◆ Assigned task ◆
Provide a verbatim copy of all the records below, leaving the images out.
——
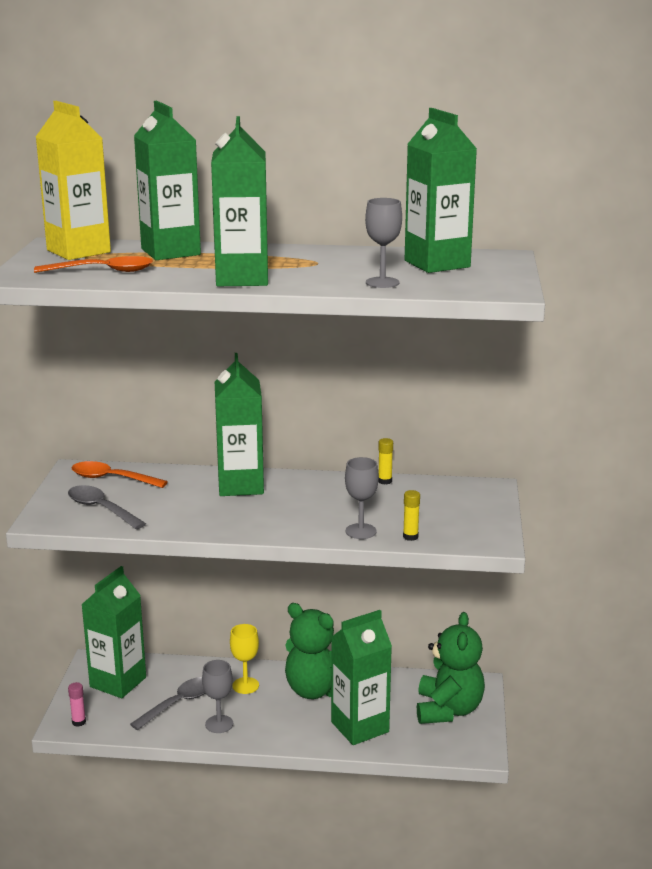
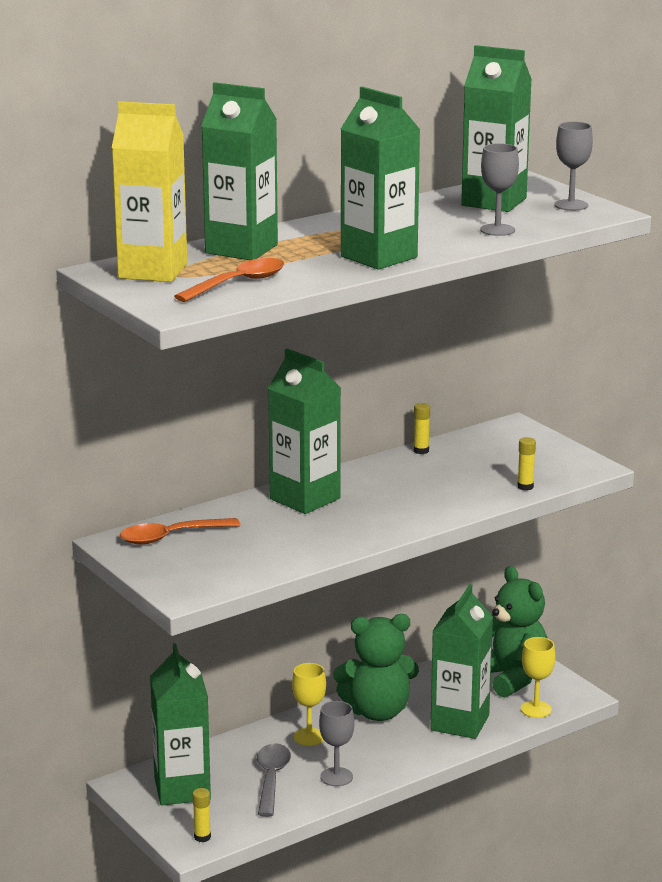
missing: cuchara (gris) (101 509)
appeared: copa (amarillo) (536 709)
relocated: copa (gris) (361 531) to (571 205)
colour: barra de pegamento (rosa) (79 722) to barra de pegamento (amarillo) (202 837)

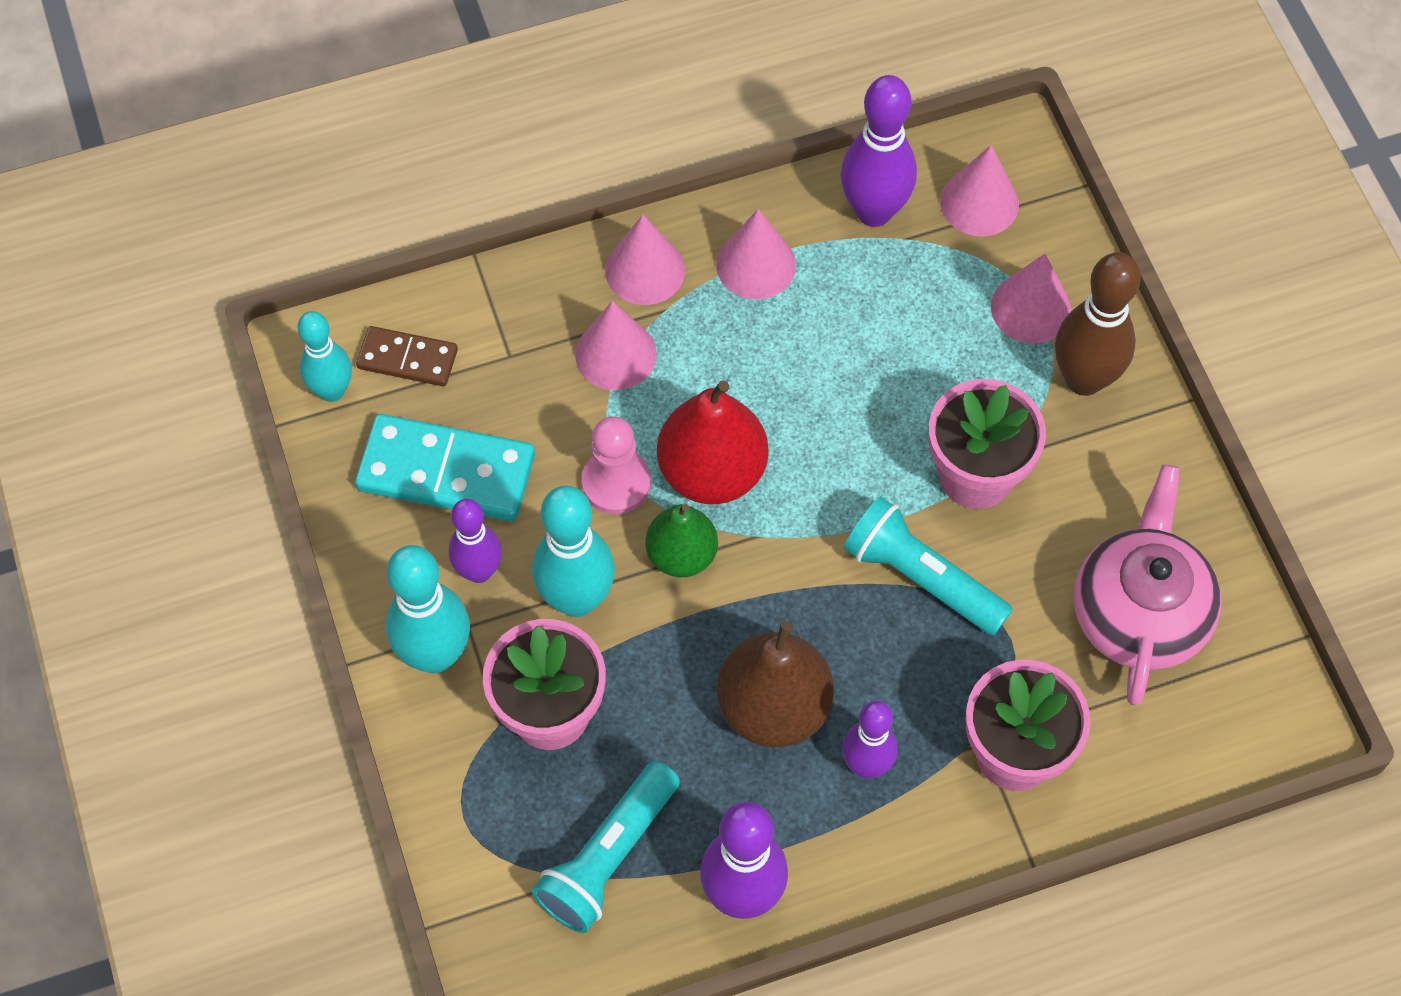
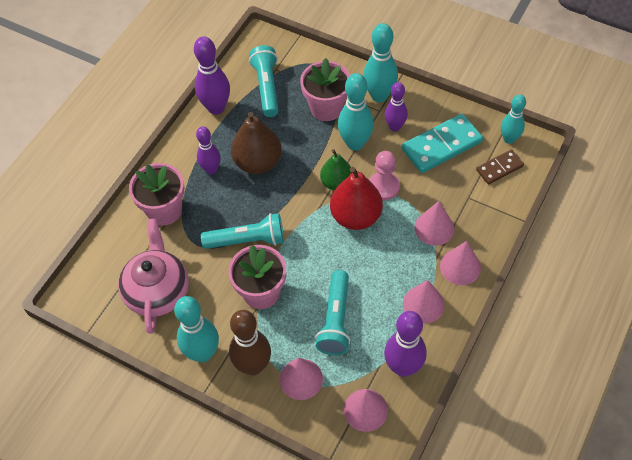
appeared: bolo (turquesa) (203 353); lámpara de mano (turquesa) (335 320)
spun: tetera (rosa) (1139 613) = (158 291) 150 degrees counterclockwise

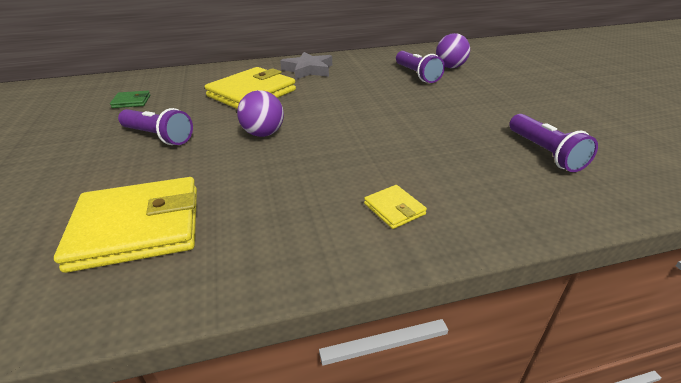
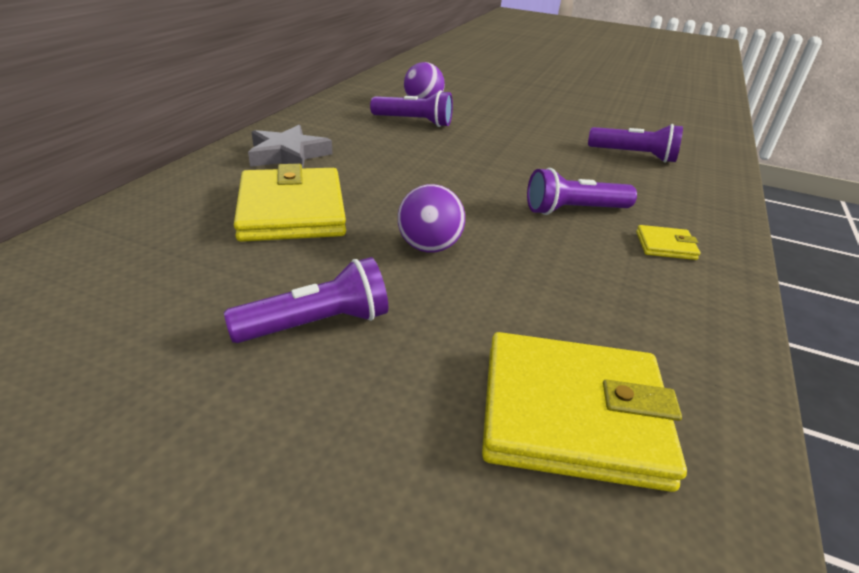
missing: cartera (verde) (131 101)
appeared: lámpara de mano (morado) (574 210)
spun: cartera (amarillo) (138 227) = (572 414) 75 degrees clockwise

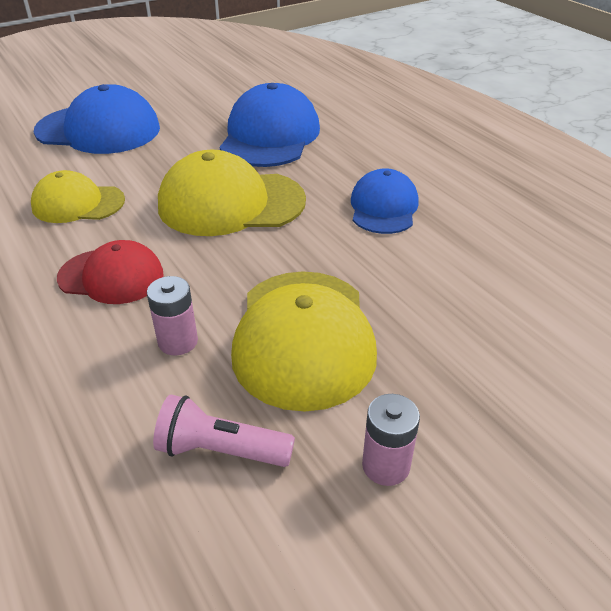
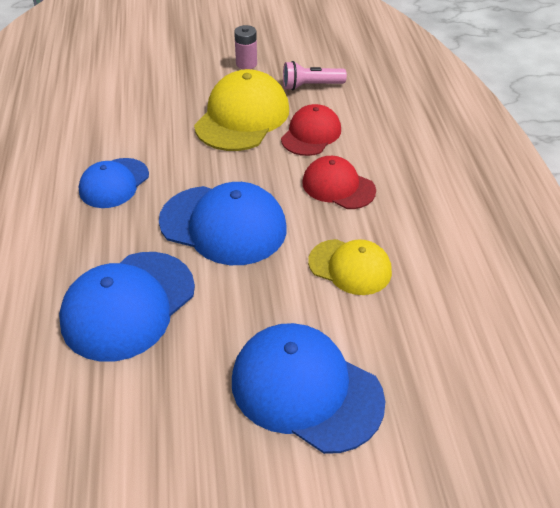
exchanged: pila (rosa) (178 341) to gorra (rojo) (311 134)
colour: gorra (amarillo) (231 203) to gorra (azul) (223 225)
spun: lámpara de mano (rosa) (221 450) = (311 86) 135 degrees clockwise

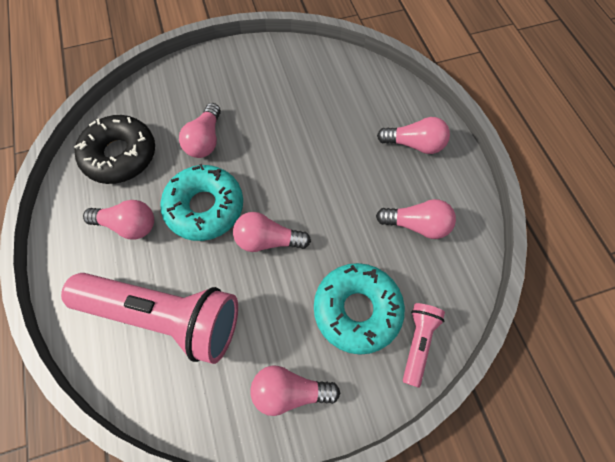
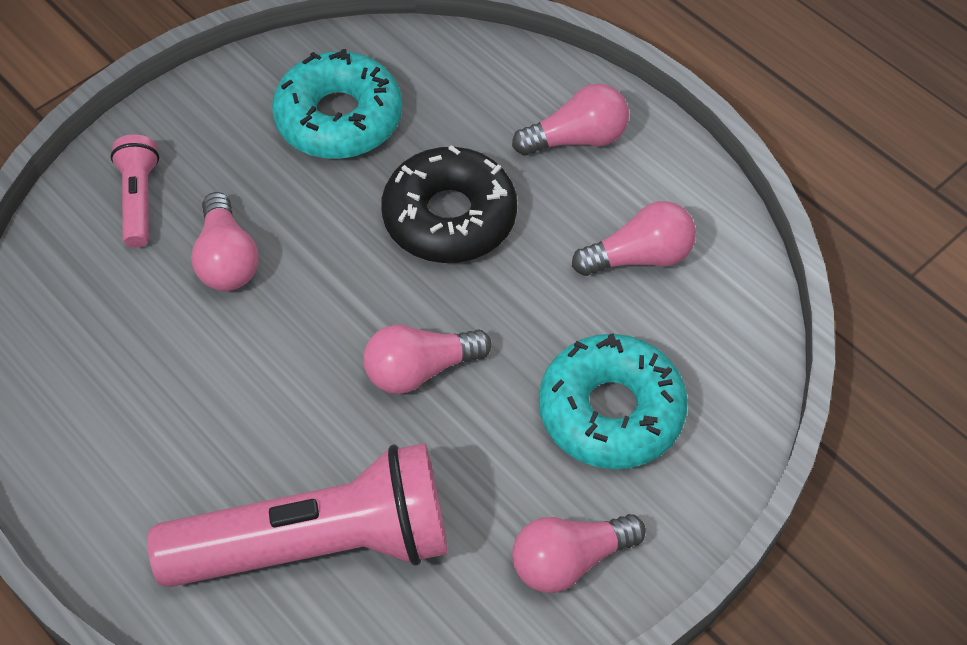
missing: bombilla (rosa) (128 225)
relocated: lámpara de mano (rosa) (418 342) to (139 200); rosquilla (turquesa) (205 207) to (339 118); rosquilla (negro) (120 155) to (449 217)

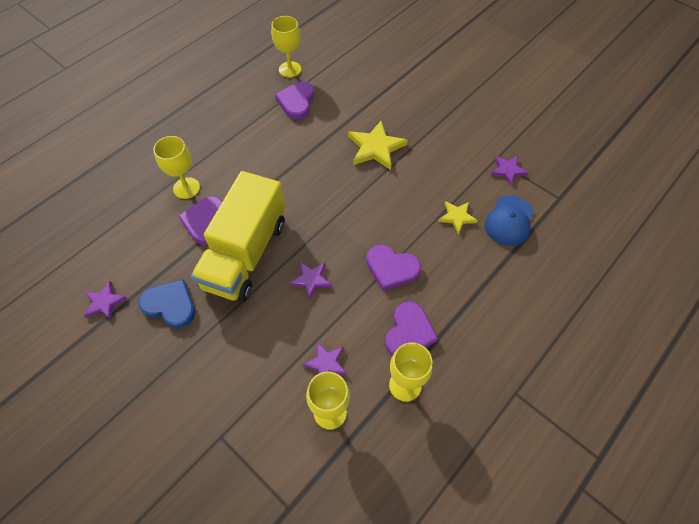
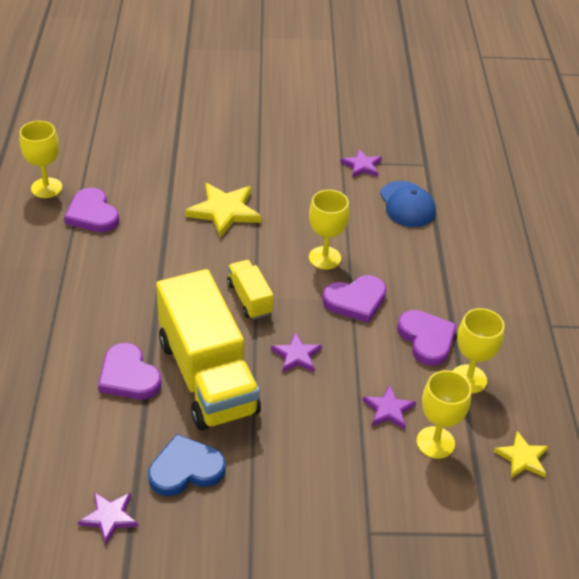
appeared: camión (amarillo) (249 299)
relocated: copa (amarillo) (186 188) to (324 258); estrella (amarillo) (457 217) to (522 458)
——
◆ Solution to the exercise ◆
missing: cuchara (gris) (101 509)
appeared: copa (amarillo) (536 709)
relocated: copa (gris) (361 531) to (571 205)
colour: barra de pegamento (rosa) (79 722) to barra de pegamento (amarillo) (202 837)

appeared: bolo (turquesa) (203 353); lámpara de mano (turquesa) (335 320)
spun: tetera (rosa) (1139 613) = (158 291) 150 degrees counterclockwise

missing: cartera (verde) (131 101)
appeared: lámpara de mano (morado) (574 210)
spun: cartera (amarillo) (138 227) = (572 414) 75 degrees clockwise

exchanged: pila (rosa) (178 341) to gorra (rojo) (311 134)
colour: gorra (amarillo) (231 203) to gorra (azul) (223 225)
spun: lámpara de mano (rosa) (221 450) = (311 86) 135 degrees clockwise

missing: bombilla (rosa) (128 225)
relocated: lámpara de mano (rosa) (418 342) to (139 200); rosquilla (turquesa) (205 207) to (339 118); rosquilla (negro) (120 155) to (449 217)

appeared: camión (amarillo) (249 299)
relocated: copa (amarillo) (186 188) to (324 258); estrella (amarillo) (457 217) to (522 458)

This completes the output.